What this task involves ::
Search the entries below for the word "DRIVER" and copy each line that has it.

**** Records provided ****

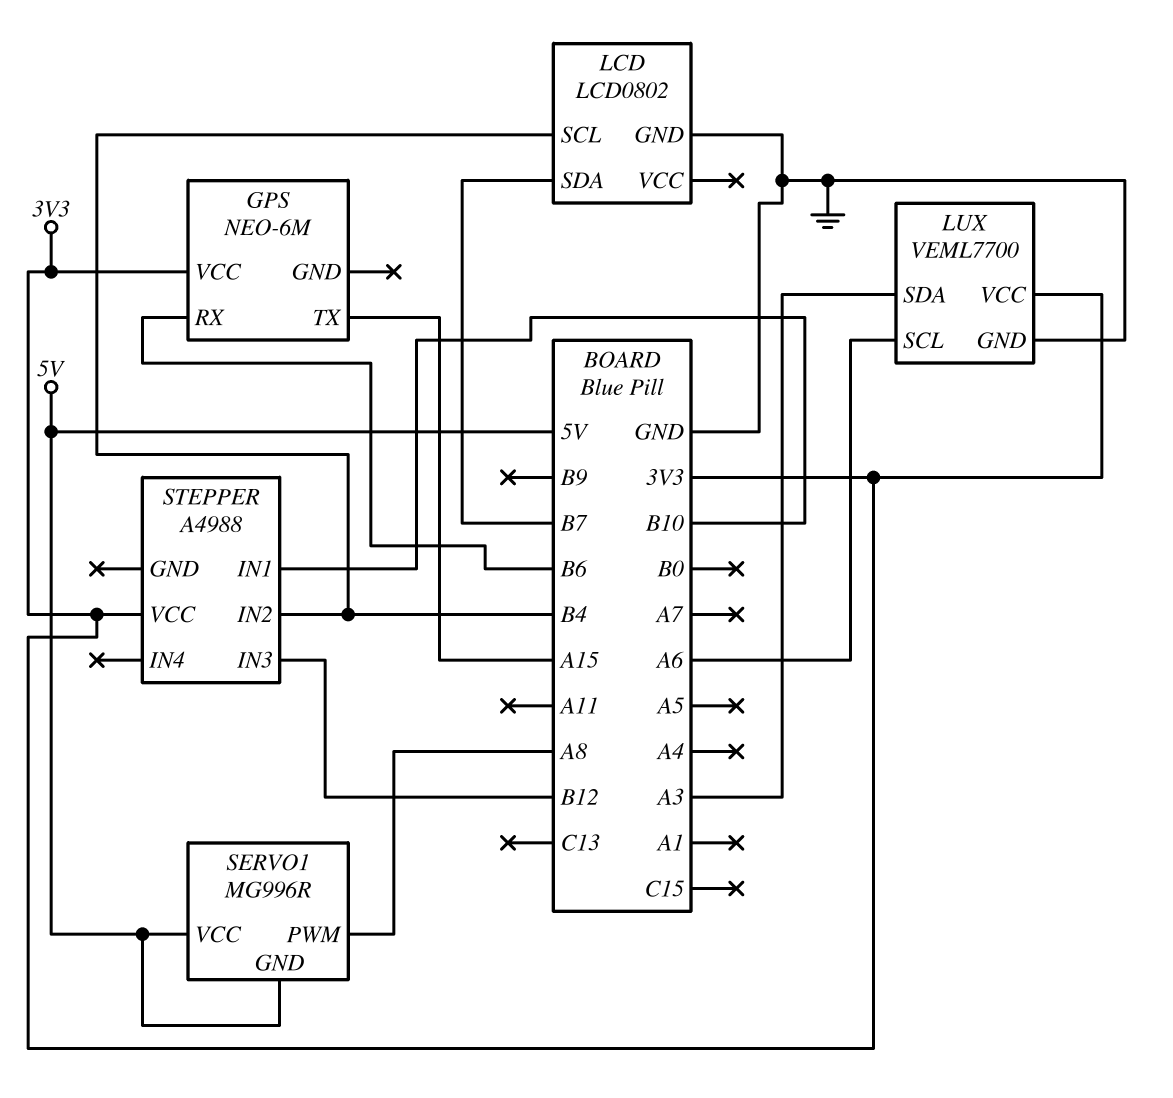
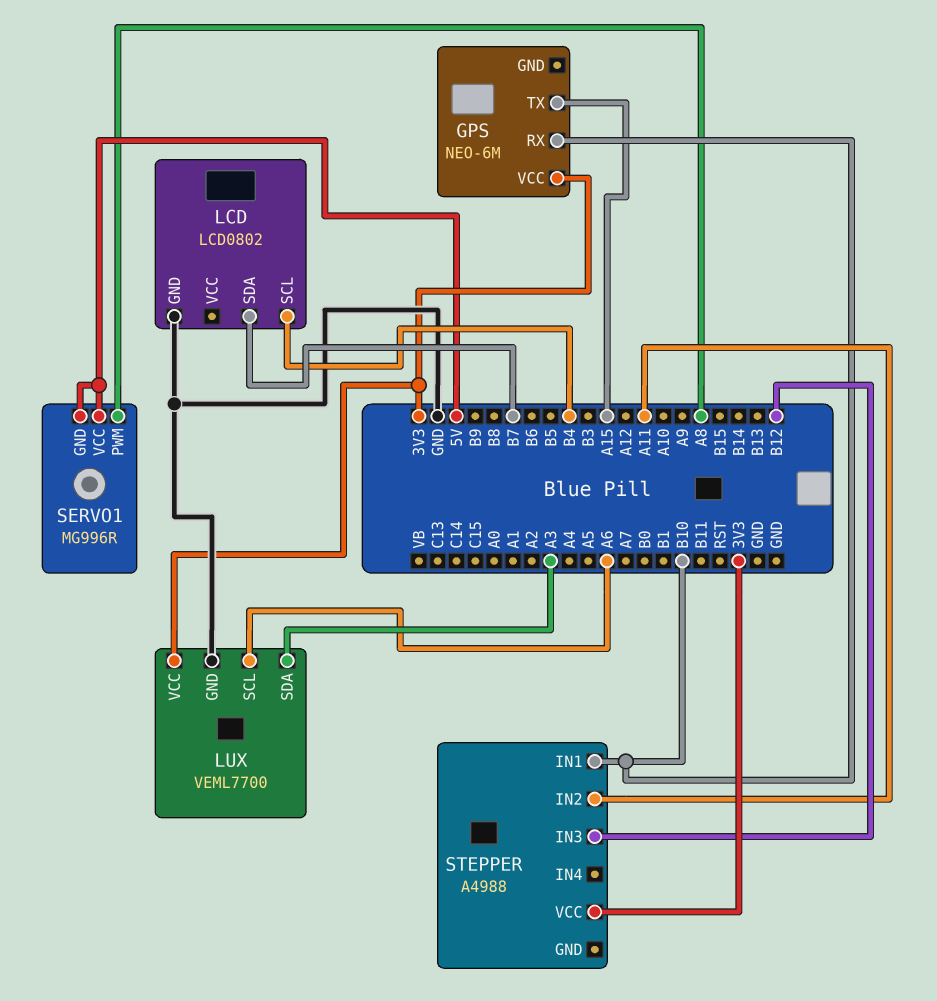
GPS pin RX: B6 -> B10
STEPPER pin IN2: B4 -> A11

****
**** Records provided ****

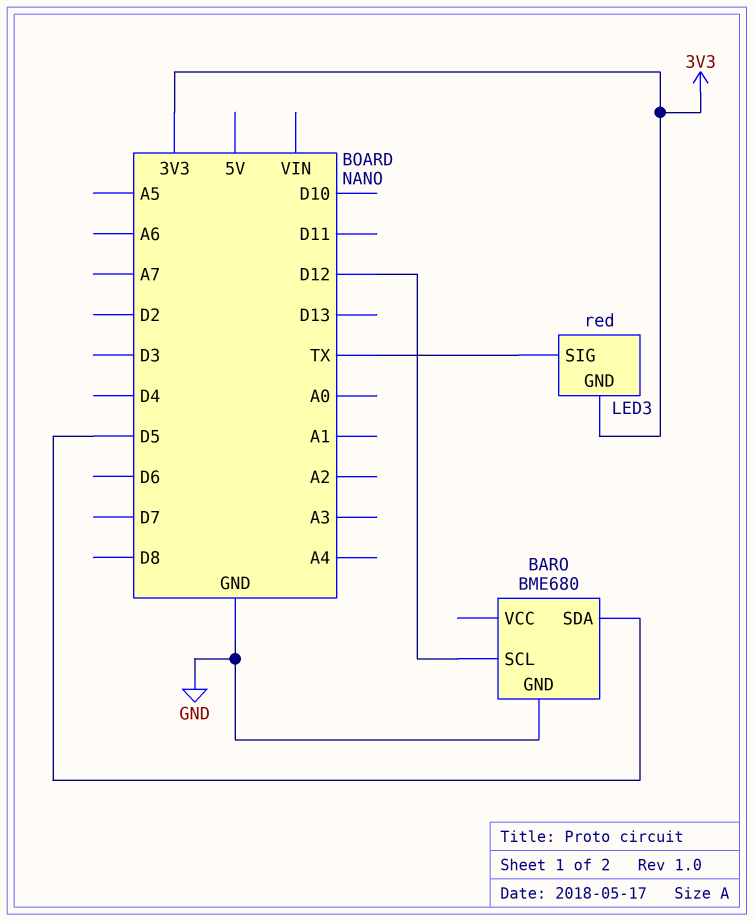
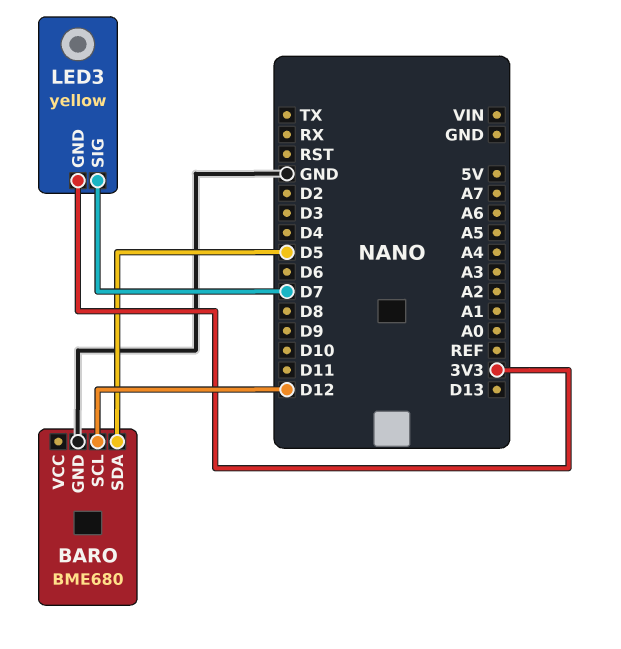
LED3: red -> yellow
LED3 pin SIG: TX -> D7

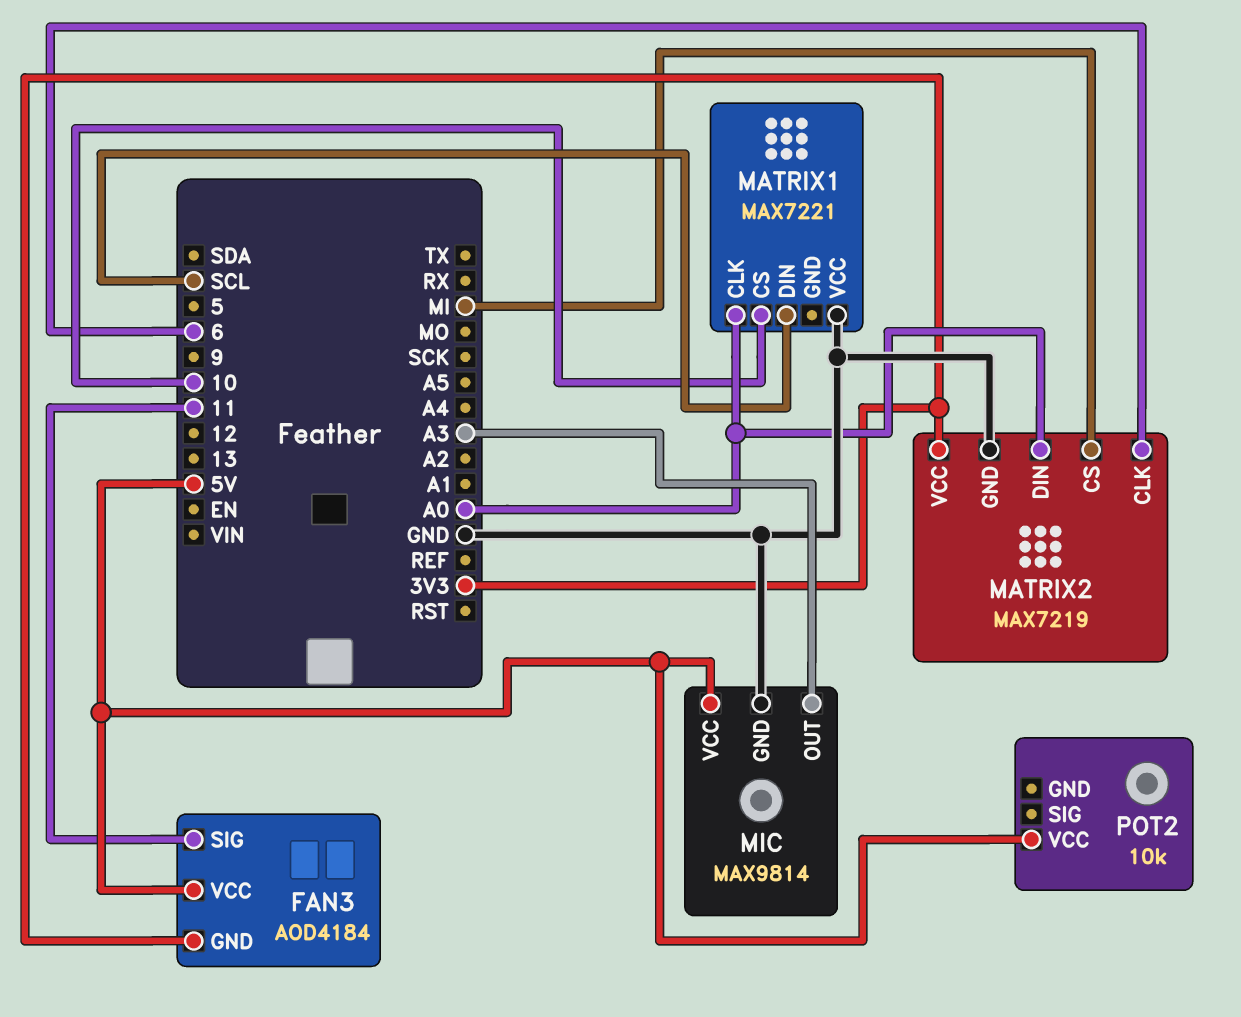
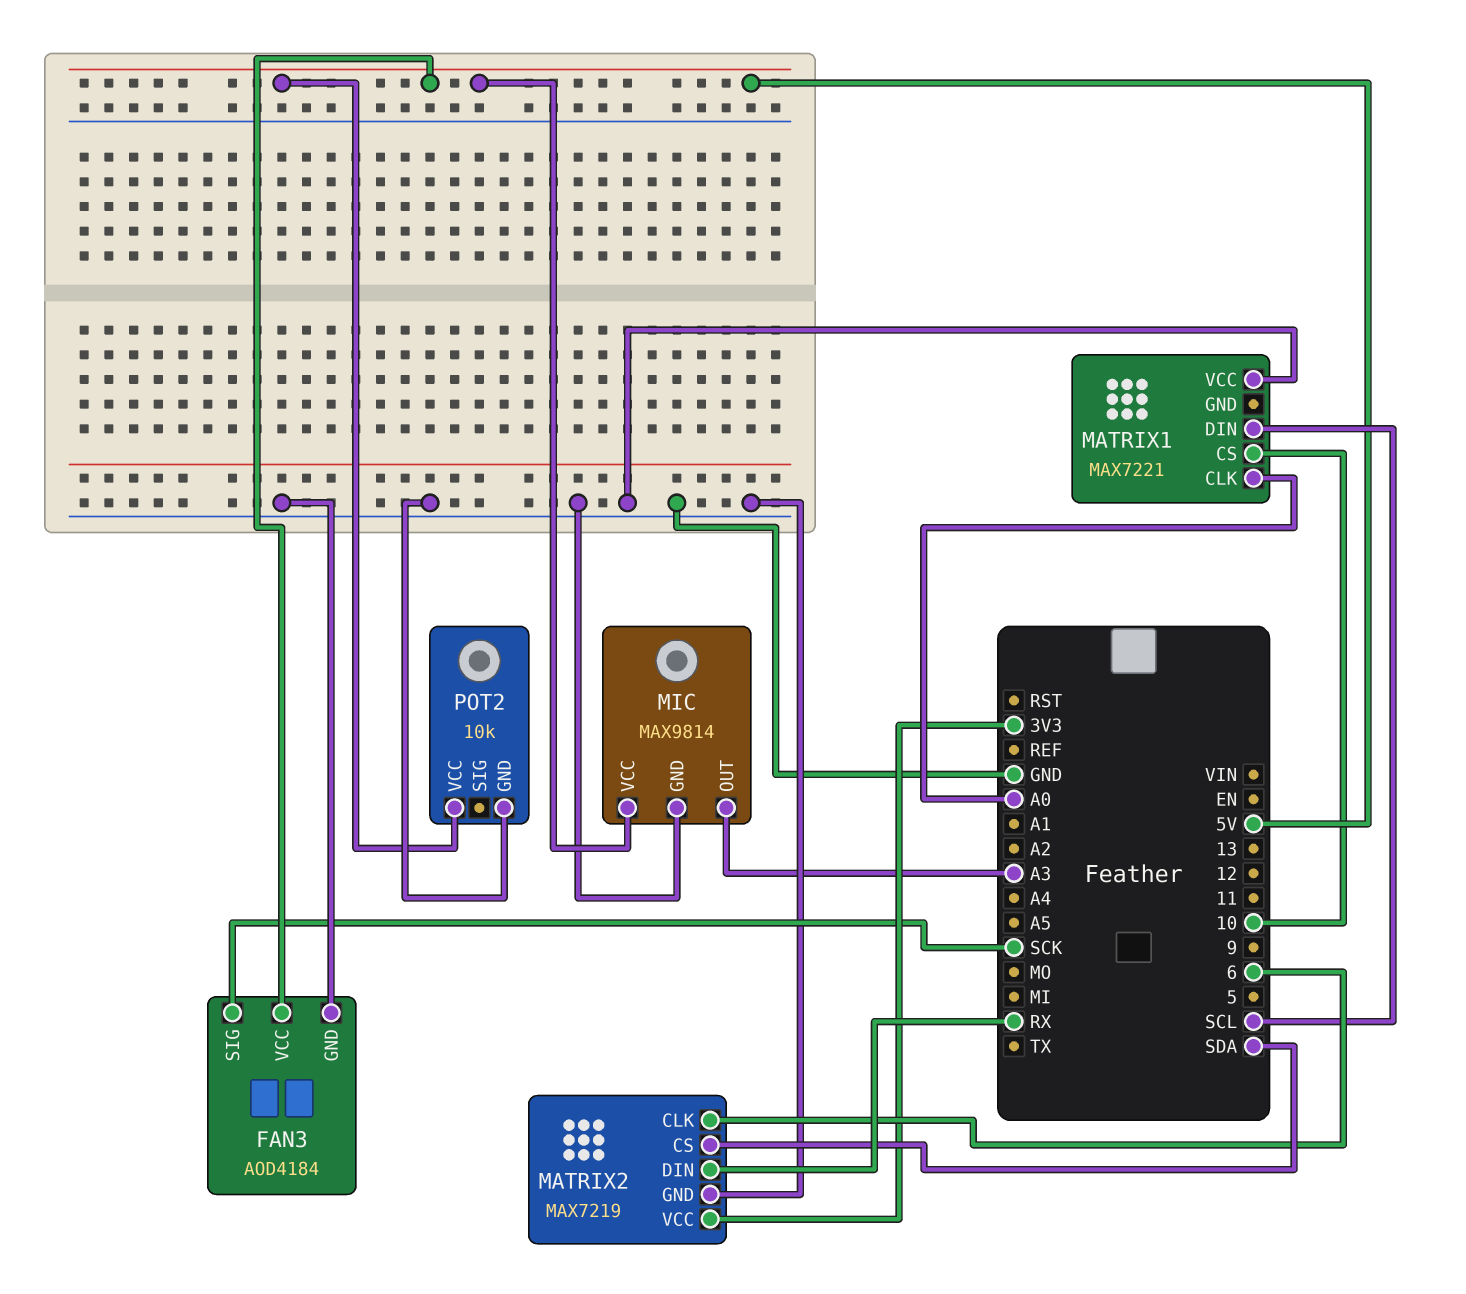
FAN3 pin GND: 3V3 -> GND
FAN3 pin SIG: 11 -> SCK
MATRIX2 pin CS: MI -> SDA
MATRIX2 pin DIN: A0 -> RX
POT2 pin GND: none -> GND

****
**** Records provided ****

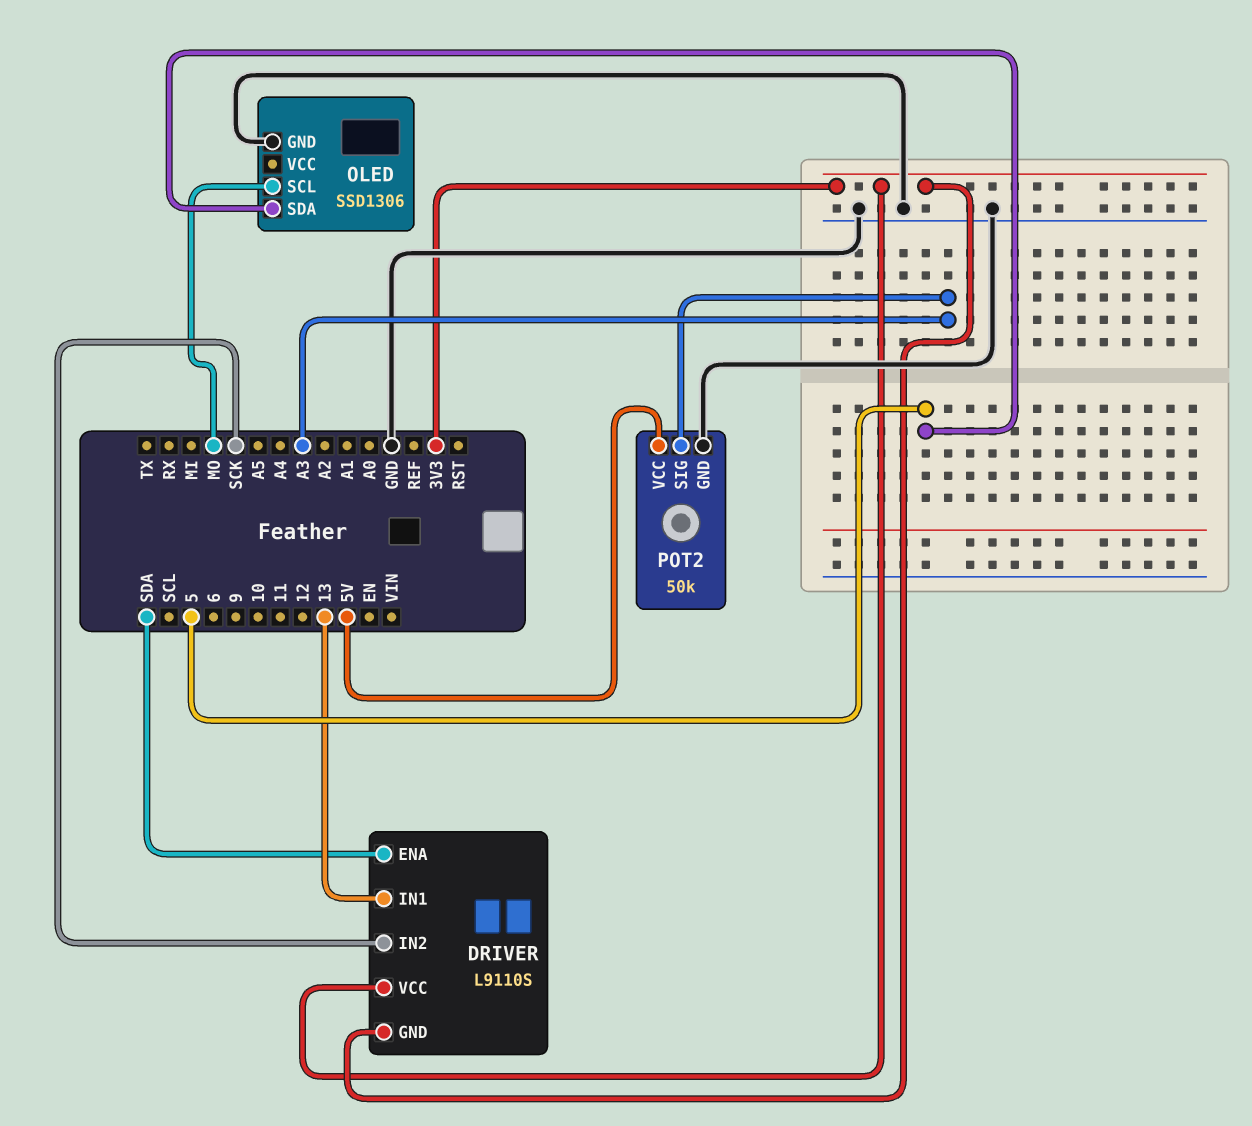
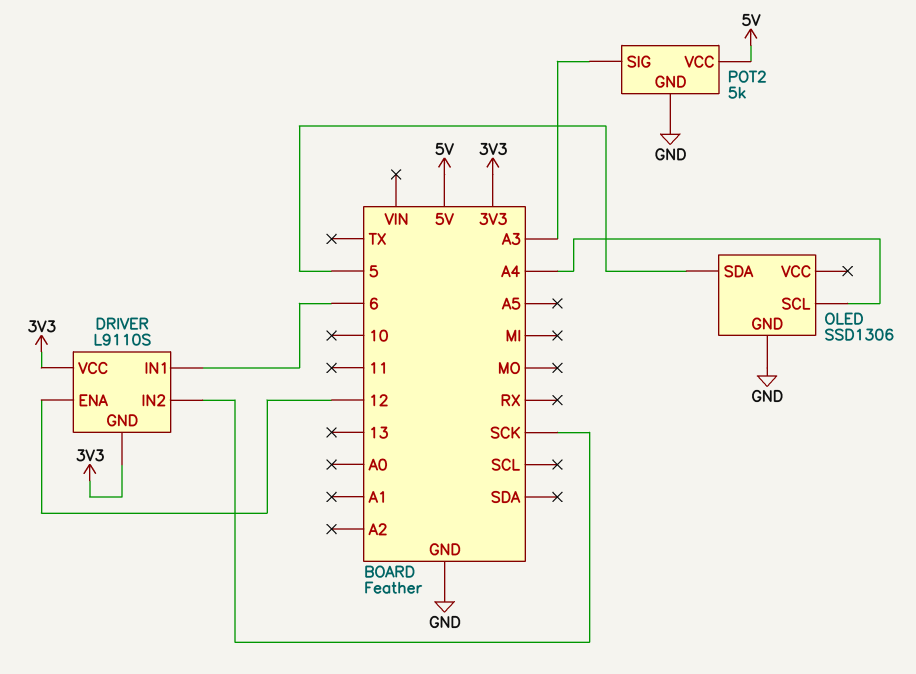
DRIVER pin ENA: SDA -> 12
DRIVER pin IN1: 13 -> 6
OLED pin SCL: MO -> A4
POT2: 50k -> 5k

****

Answer section ::
DRIVER pin ENA: SDA -> 12
DRIVER pin IN1: 13 -> 6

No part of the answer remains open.